* _EXERCISE PROMPT_
The lines in the listing below are to be given again exactly, starting at the line holding "Someone put down the white" and ending at the line holding "Someone carried the turquoise pocket". Do not include pictures.

START GIVEN ENTRIES

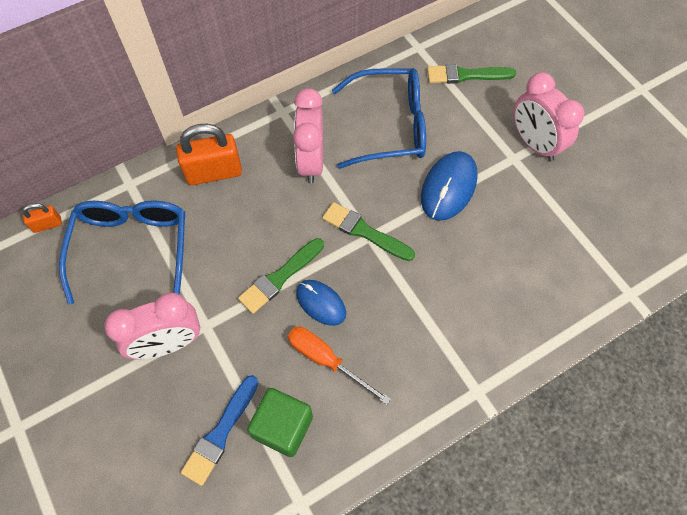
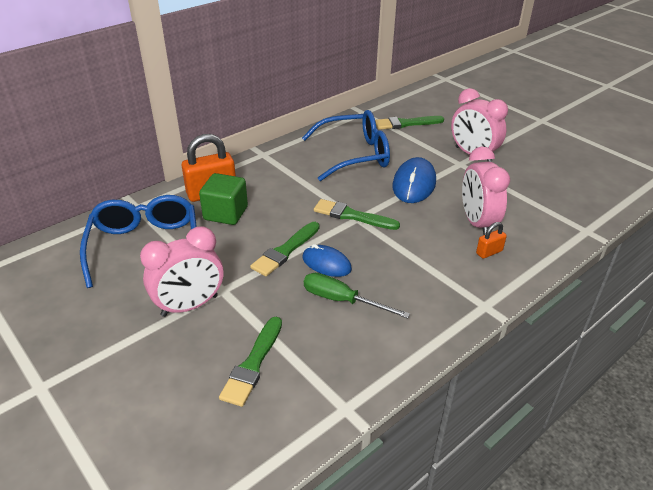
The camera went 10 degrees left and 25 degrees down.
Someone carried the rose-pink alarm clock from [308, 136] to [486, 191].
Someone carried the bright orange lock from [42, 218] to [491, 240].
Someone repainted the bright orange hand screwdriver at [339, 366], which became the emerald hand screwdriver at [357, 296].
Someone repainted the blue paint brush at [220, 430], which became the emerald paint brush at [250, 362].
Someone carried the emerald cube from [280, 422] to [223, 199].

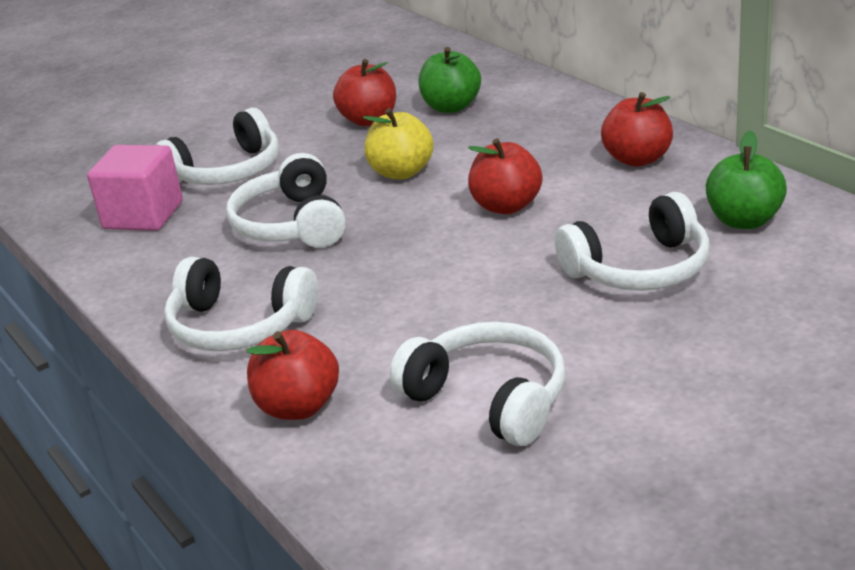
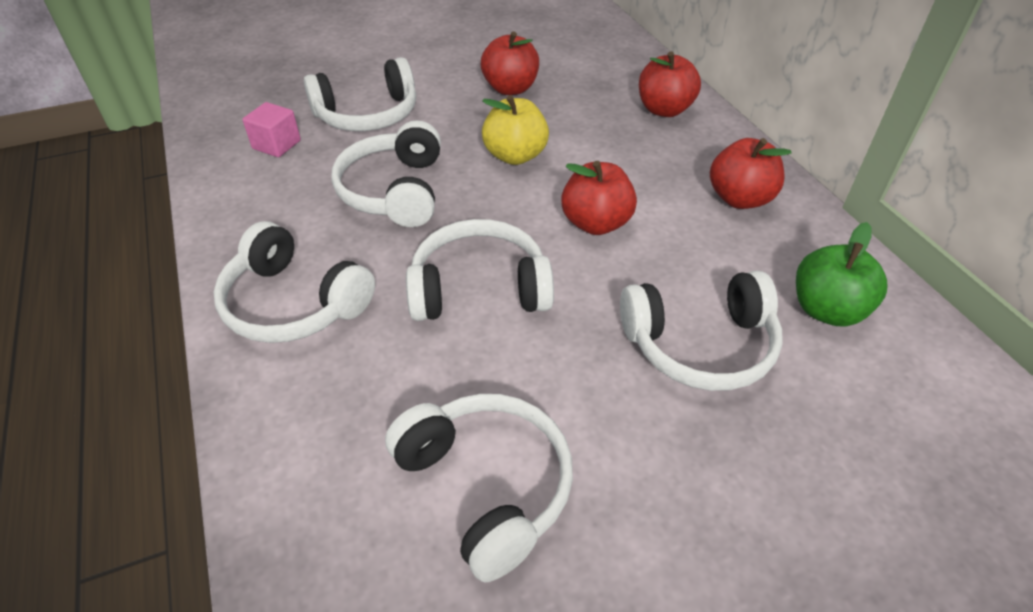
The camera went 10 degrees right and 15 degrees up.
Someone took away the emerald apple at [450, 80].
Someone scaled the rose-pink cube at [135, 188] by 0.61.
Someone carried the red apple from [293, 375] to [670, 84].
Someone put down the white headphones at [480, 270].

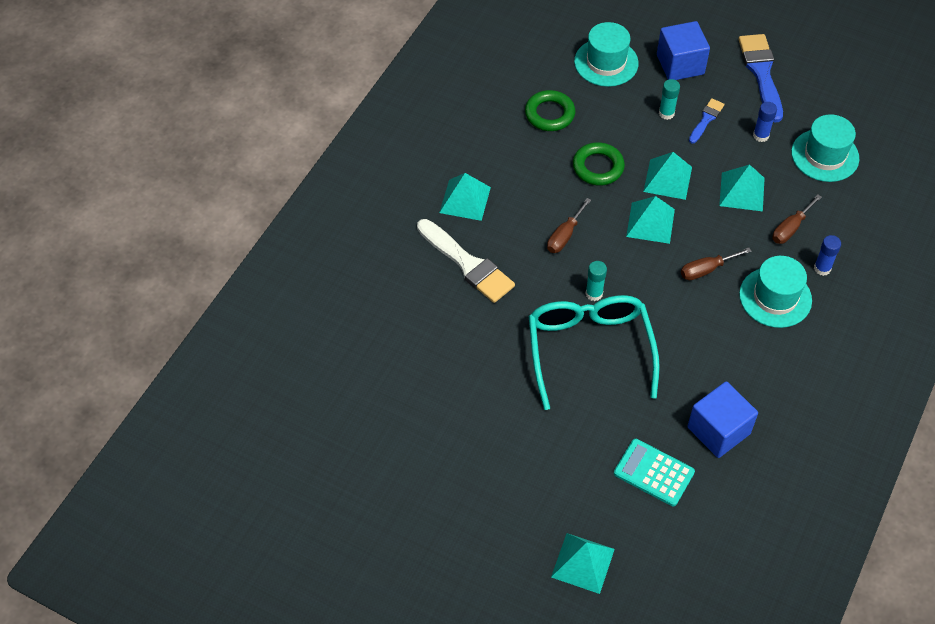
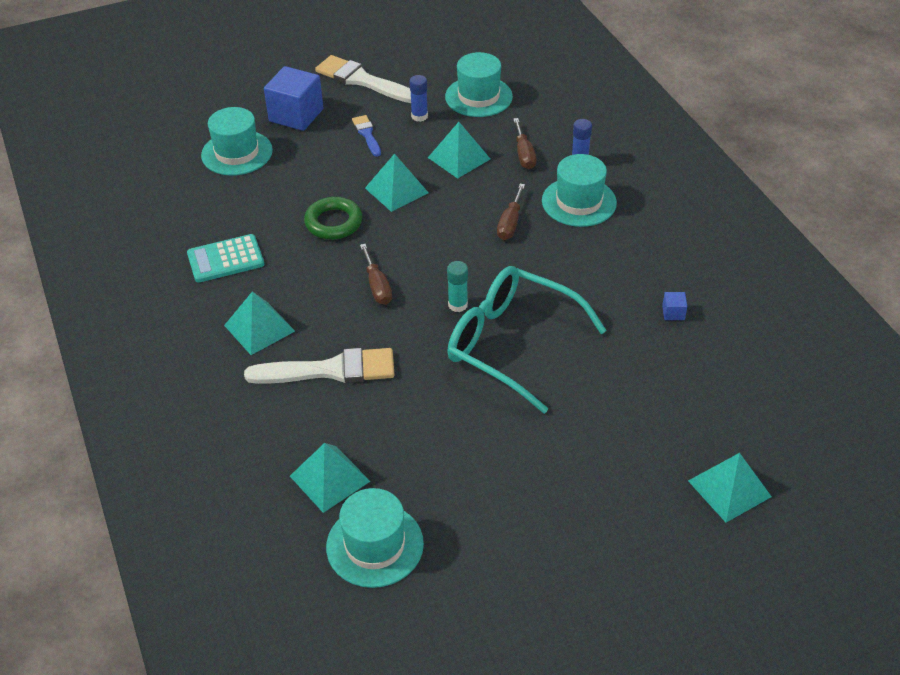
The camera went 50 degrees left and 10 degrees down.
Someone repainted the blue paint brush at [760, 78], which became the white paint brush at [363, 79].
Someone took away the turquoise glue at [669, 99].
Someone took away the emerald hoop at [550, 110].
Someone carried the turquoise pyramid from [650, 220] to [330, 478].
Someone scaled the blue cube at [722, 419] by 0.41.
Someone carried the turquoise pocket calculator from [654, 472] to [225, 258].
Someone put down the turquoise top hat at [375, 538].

END GIVEN ENTRIES

* _RESULT BELOW_
Someone put down the white headphones at [480, 270].

The camera went 50 degrees left and 10 degrees down.
Someone repainted the blue paint brush at [760, 78], which became the white paint brush at [363, 79].
Someone took away the turquoise glue at [669, 99].
Someone took away the emerald hoop at [550, 110].
Someone carried the turquoise pyramid from [650, 220] to [330, 478].
Someone scaled the blue cube at [722, 419] by 0.41.
Someone carried the turquoise pocket calculator from [654, 472] to [225, 258].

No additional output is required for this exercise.